=== Begin Enclosure ===

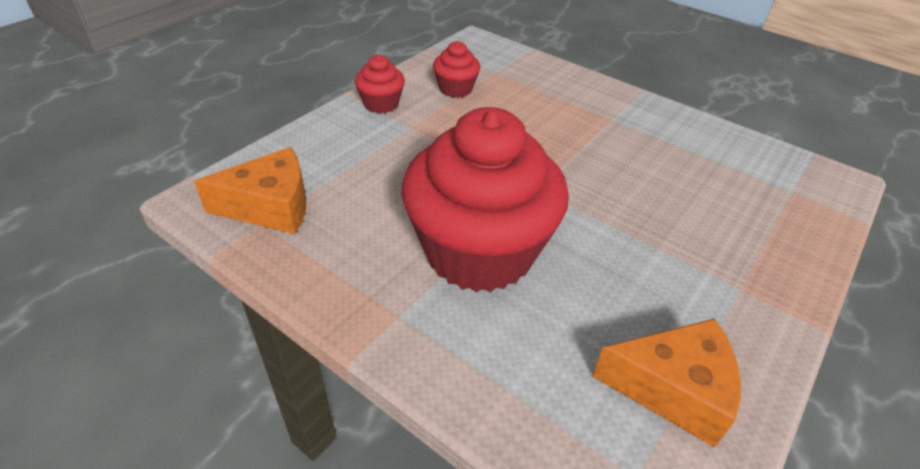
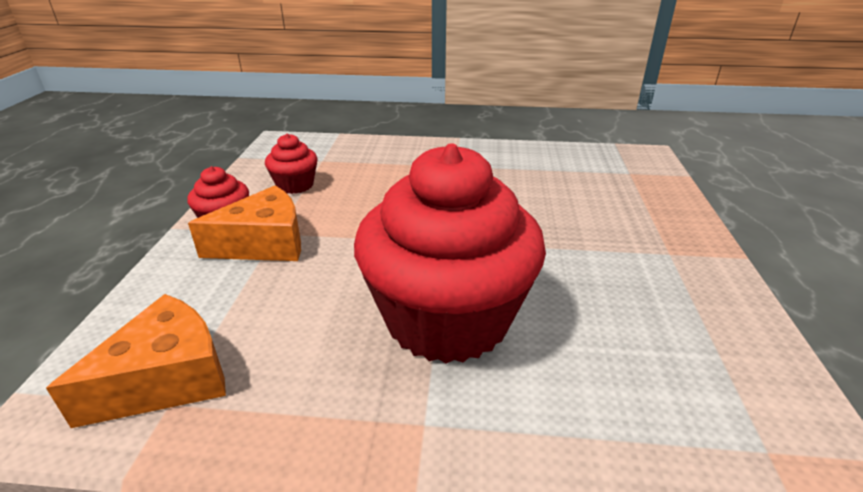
camera: 30 degrees left, 10 degrees down
(673, 389) = (711, 356): orange cheese -> orange cheese (264, 243)

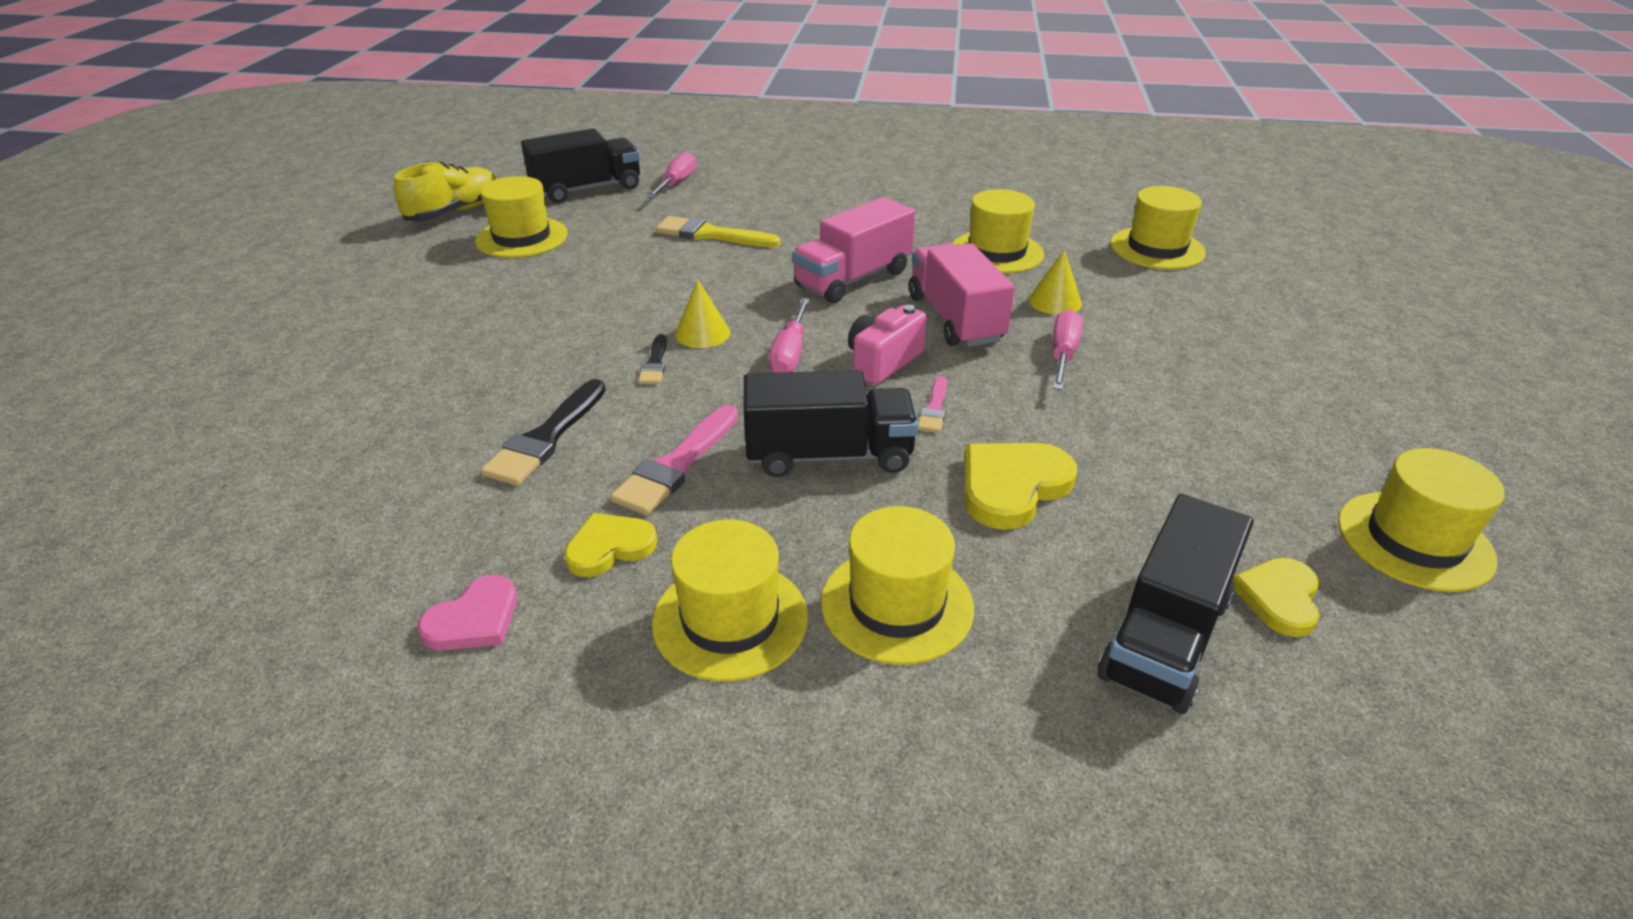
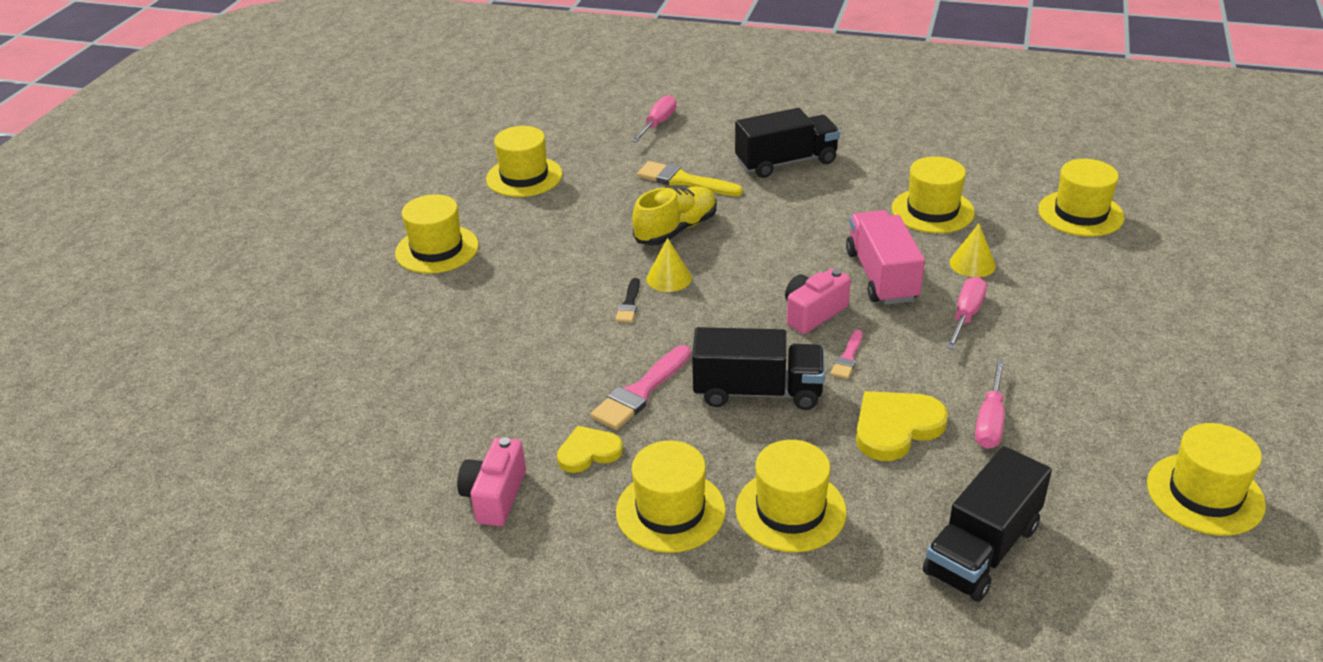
camera: 10 degrees right, 0 degrees up
(409, 316) = (437, 249): none -> yellow hat
(455, 212) = (468, 147): yellow shoe -> yellow shoe (676, 230)
(474, 619) = (495, 496): pink heart -> pink camera
(546, 438) = (544, 363): black brush -> none
(587, 189) = (579, 128): black truck -> black truck (786, 162)
(790, 354) = (738, 301): pink screwdriver -> pink screwdriver (990, 422)
(853, 279) = (801, 232): pink truck -> none
(1279, 598) = (1078, 529): yellow heart -> none

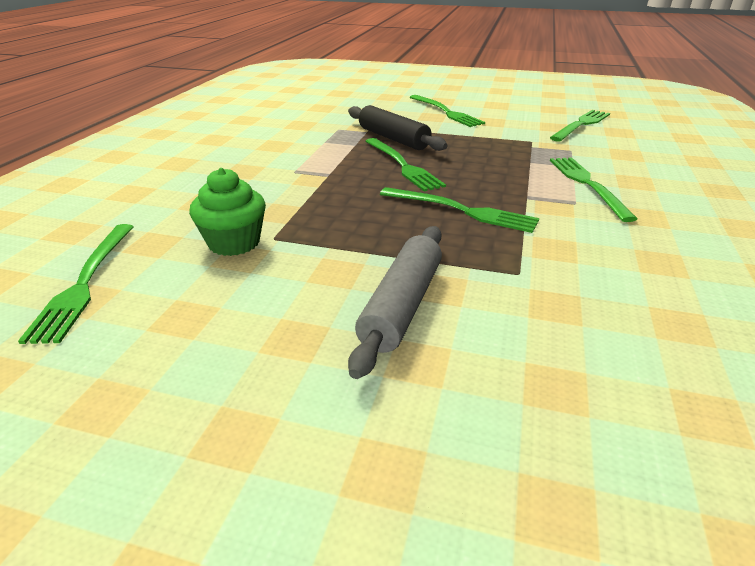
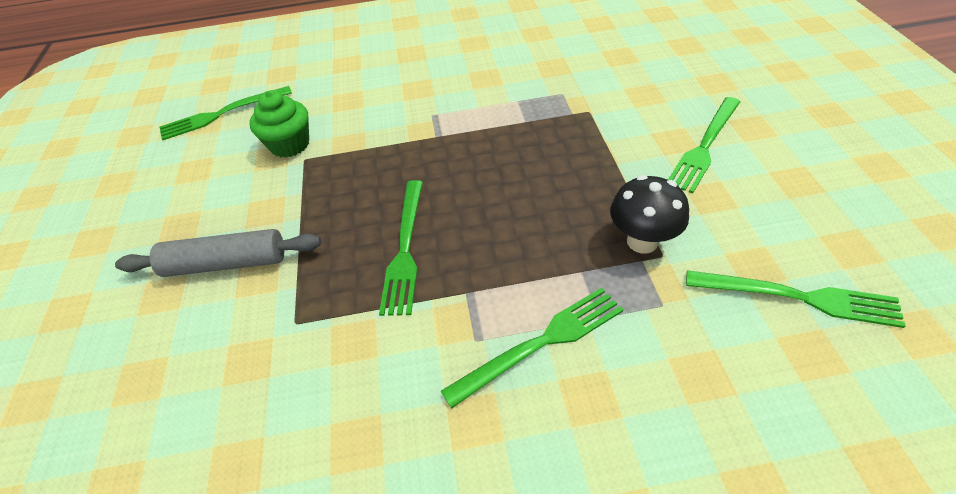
camera: 70 degrees right, 15 degrees up
(393, 138) = (565, 139): black rolling pin -> none
(402, 165) = (492, 172): green fork -> none
(516, 142) = (642, 241): none -> black mushroom

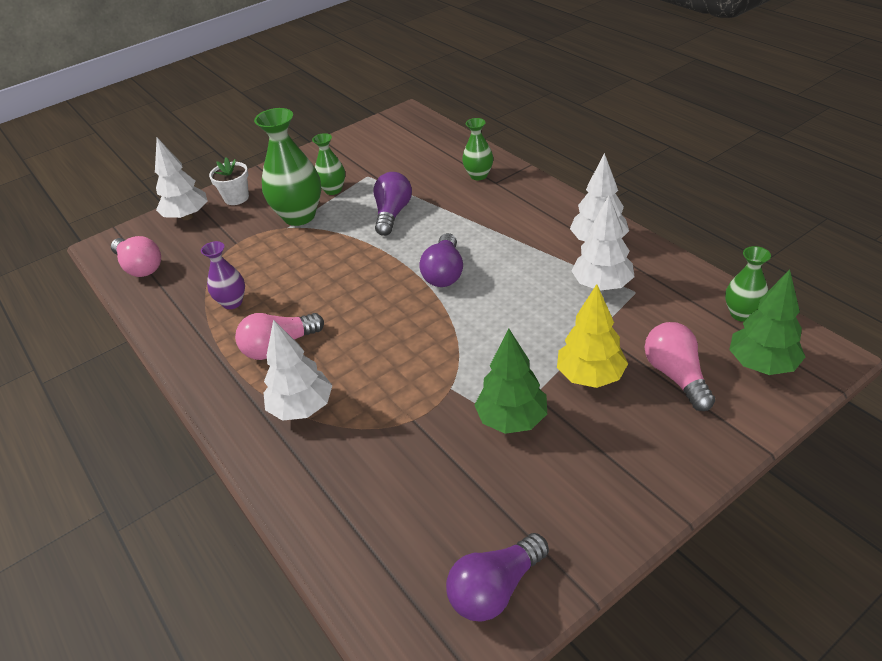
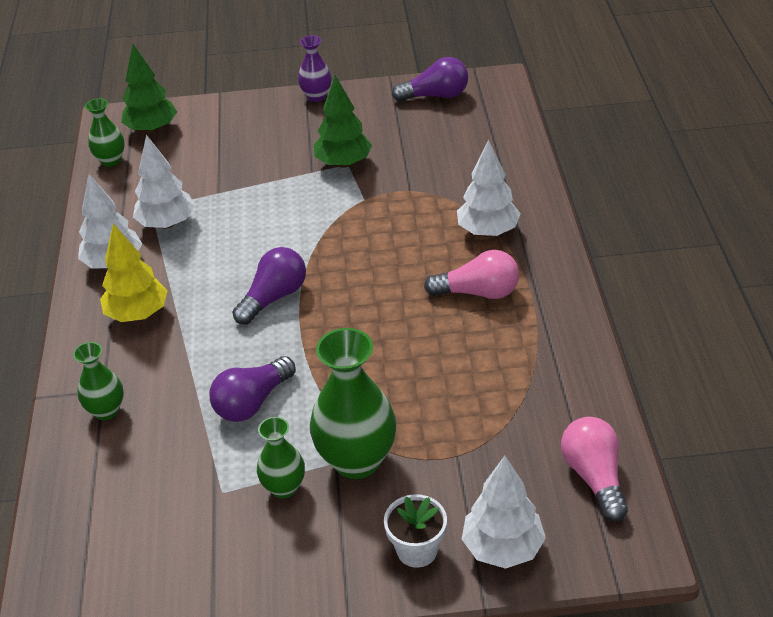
camera: 150 degrees left, 0 degrees up
(232, 302) = (500, 364): purple vase -> purple vase (316, 96)
(590, 376) = (262, 166): yellow tree -> yellow tree (138, 314)
(676, 375) = (210, 145): pink light bulb -> none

=== End Enclosure ===

» Problem to solve: From the line with "(402, 165) = (492, 172): green fork -> none" down to the last line of the entries above, set down every line exactly, apart from the pictures.

» The completed task:
(402, 165) = (492, 172): green fork -> none
(516, 142) = (642, 241): none -> black mushroom

camera: 150 degrees left, 0 degrees up
(232, 302) = (500, 364): purple vase -> purple vase (316, 96)
(590, 376) = (262, 166): yellow tree -> yellow tree (138, 314)
(676, 375) = (210, 145): pink light bulb -> none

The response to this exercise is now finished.